TRY IT => Output only the lines of the entries that follow, starting at the one with "customer_89 - Files: [553,142,981,322]" and running down to the one with "Rosix: [208,331,271,395] ->", both included and unchanged.

EXERCISE MATERIALS =>
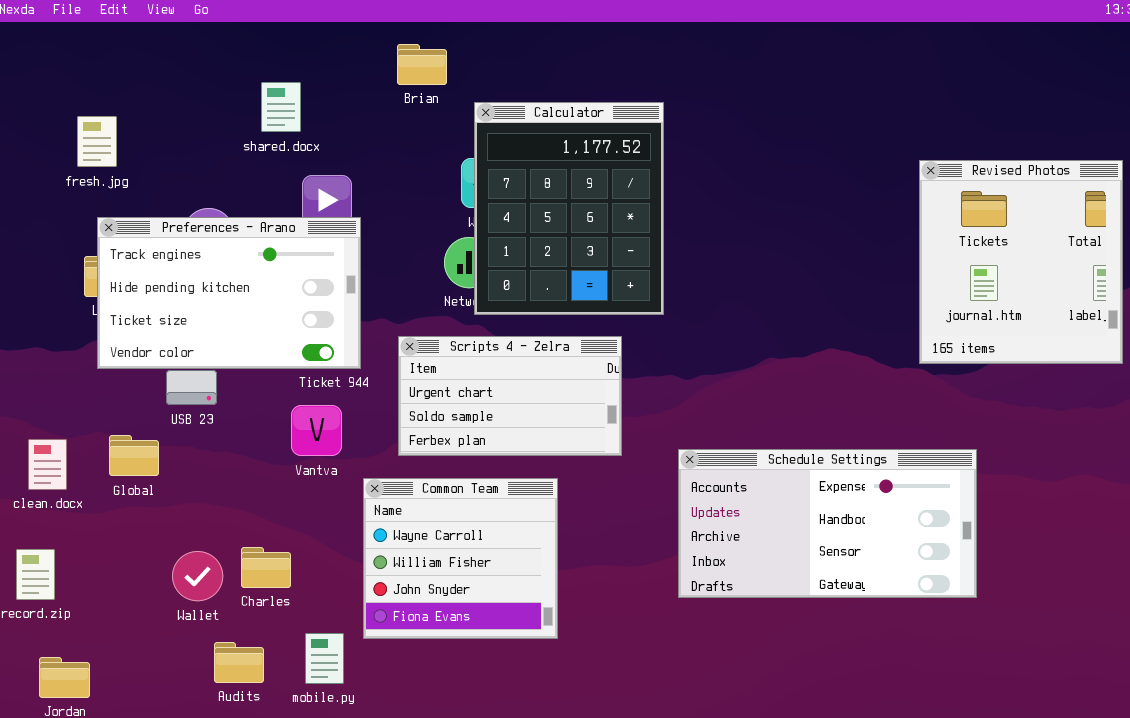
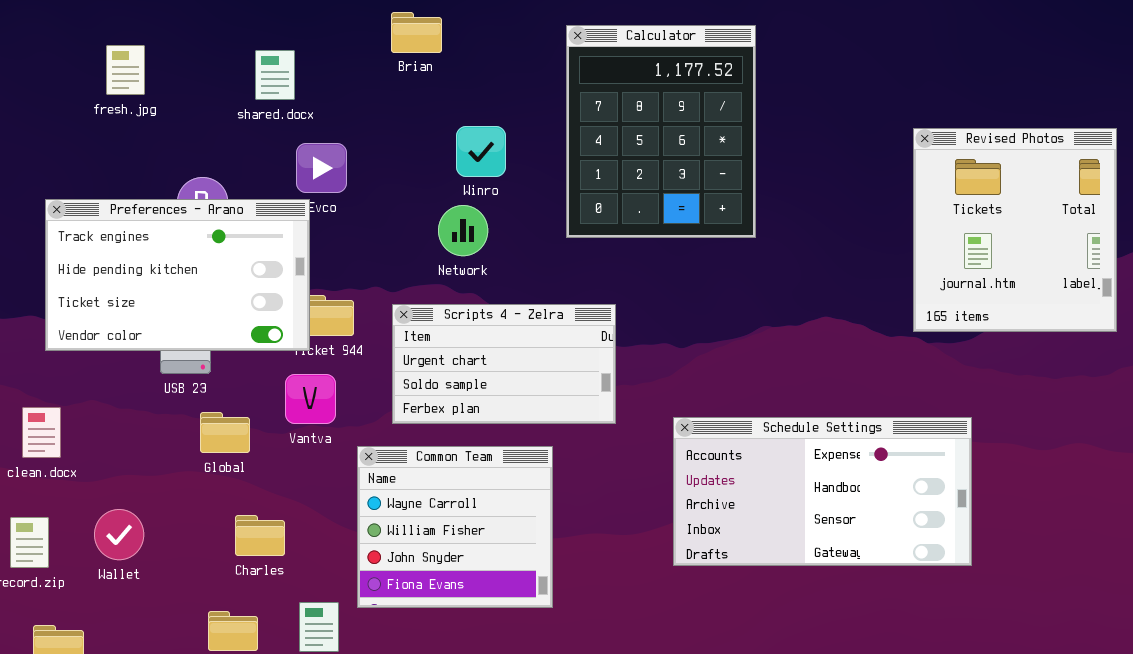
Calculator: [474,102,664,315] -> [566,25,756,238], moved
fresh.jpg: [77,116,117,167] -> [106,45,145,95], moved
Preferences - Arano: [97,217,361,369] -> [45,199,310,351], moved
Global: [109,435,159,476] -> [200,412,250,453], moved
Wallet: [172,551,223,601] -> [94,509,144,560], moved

==

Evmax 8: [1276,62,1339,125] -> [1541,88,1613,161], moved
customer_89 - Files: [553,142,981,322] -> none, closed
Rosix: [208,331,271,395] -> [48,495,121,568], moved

ANSWER TO THE PROBLEM =>
customer_89 - Files: [553,142,981,322] -> none, closed
Rosix: [208,331,271,395] -> [48,495,121,568], moved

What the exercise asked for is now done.